### Job item:
Could you write out exactly the lines from the one that contains "Click on each" through the last line of the listing below, both included and nothing more?

### Material for the task:
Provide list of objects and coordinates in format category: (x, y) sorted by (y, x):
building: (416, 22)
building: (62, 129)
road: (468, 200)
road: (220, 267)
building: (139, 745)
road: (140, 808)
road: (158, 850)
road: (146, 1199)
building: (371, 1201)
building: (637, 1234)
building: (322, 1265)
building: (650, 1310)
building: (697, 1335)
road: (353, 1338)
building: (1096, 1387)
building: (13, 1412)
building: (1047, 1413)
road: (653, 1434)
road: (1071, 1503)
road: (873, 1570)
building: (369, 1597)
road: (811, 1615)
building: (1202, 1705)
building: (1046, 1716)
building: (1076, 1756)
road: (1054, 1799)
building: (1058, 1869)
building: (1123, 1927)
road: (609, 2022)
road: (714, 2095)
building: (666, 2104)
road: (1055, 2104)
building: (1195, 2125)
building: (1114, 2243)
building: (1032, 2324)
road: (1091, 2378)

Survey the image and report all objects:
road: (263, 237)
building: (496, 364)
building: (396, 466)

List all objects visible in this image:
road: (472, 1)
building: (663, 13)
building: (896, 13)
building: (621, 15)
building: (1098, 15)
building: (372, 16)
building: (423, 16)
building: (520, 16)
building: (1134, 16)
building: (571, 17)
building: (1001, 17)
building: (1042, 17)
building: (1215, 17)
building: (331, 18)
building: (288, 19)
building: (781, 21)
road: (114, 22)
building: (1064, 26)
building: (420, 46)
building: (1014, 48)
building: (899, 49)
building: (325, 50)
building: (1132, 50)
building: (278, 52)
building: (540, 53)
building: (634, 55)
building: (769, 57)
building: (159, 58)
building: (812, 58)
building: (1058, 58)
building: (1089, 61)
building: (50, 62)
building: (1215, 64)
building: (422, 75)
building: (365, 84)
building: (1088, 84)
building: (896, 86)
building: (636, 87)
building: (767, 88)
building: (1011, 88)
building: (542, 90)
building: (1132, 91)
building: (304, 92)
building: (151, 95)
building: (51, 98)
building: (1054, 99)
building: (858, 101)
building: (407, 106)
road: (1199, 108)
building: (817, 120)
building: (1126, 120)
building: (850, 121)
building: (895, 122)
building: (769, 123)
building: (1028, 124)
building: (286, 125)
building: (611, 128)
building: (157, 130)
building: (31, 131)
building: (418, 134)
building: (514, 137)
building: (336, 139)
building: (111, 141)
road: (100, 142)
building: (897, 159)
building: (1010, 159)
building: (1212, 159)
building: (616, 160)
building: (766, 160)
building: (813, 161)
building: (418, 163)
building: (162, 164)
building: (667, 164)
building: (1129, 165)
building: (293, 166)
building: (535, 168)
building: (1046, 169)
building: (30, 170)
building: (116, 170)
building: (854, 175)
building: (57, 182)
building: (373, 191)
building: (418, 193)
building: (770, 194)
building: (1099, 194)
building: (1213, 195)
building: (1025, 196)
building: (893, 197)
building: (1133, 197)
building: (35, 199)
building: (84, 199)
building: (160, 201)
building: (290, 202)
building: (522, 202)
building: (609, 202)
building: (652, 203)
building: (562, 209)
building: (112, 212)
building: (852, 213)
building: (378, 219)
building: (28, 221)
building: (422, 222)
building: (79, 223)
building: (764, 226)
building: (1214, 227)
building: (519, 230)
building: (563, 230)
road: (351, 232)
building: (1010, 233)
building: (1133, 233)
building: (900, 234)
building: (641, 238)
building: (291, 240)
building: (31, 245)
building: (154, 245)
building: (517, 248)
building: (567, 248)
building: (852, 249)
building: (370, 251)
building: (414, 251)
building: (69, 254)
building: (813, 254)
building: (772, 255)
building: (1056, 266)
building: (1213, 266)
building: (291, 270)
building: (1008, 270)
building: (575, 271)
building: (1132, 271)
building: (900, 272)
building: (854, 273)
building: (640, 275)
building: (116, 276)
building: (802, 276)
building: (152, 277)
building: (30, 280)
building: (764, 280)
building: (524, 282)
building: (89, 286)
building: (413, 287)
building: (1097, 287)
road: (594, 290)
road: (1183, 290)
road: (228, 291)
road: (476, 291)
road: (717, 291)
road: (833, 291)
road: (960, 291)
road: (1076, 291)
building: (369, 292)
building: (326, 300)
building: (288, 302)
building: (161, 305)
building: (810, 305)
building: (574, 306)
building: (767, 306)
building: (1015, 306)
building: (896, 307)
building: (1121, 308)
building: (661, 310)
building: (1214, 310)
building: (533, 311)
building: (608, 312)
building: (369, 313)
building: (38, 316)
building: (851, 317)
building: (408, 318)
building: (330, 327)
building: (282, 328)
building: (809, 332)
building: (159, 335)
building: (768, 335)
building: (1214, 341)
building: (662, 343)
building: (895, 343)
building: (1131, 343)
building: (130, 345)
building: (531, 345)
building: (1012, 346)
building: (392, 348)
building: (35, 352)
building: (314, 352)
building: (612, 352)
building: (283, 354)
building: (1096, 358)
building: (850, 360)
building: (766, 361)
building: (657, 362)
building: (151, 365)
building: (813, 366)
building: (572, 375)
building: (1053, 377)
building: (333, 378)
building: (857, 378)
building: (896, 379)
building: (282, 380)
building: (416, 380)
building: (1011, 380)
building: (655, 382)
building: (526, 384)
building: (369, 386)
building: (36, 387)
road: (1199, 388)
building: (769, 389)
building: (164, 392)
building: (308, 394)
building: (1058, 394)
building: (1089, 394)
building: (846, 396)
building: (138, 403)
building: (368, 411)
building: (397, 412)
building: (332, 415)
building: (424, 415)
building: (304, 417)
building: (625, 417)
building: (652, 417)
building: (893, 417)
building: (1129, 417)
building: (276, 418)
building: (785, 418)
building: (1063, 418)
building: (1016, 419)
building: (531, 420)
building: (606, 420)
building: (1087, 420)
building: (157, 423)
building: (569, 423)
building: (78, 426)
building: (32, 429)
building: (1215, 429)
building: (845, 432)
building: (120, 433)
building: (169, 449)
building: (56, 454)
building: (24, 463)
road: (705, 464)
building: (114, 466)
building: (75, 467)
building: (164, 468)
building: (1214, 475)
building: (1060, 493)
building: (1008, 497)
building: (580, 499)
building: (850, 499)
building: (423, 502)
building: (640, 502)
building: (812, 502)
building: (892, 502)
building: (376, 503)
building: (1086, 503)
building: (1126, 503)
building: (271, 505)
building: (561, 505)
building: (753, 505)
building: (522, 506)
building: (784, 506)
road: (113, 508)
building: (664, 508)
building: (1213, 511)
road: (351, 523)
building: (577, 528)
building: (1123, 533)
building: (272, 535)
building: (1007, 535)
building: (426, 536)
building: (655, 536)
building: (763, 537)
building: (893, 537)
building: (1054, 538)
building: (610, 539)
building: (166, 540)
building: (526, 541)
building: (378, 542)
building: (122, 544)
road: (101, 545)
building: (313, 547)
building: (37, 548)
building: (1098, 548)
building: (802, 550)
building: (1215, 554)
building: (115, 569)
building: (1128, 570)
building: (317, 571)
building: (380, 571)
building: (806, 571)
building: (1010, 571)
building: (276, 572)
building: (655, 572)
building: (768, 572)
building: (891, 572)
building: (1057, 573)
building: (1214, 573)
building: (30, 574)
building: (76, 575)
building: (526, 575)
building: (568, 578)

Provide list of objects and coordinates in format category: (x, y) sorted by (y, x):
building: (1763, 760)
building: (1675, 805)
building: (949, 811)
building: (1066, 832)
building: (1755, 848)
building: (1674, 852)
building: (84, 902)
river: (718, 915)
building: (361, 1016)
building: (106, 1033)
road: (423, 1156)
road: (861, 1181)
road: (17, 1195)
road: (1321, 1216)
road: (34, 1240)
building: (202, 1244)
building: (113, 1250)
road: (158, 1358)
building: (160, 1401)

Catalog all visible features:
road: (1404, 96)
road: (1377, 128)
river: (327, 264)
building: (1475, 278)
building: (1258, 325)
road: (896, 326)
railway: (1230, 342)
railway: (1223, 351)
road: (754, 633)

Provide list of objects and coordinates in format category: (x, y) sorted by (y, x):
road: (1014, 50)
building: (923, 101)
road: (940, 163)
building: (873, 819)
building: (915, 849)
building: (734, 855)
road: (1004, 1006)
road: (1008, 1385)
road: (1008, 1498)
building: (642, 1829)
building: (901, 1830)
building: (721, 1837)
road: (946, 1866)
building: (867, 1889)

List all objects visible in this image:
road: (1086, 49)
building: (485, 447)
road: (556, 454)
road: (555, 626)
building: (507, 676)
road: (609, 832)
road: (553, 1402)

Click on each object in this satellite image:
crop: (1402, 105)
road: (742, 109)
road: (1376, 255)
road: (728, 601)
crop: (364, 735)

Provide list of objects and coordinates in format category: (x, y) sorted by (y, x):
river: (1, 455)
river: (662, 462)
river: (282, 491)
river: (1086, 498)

### Response to the exercise:
Click on each object in this satellite image:
crop: (1402, 105)
road: (742, 109)
road: (1376, 255)
road: (728, 601)
crop: (364, 735)

Provide list of objects and coordinates in format category: (x, y) sorted by (y, x):
river: (1, 455)
river: (662, 462)
river: (282, 491)
river: (1086, 498)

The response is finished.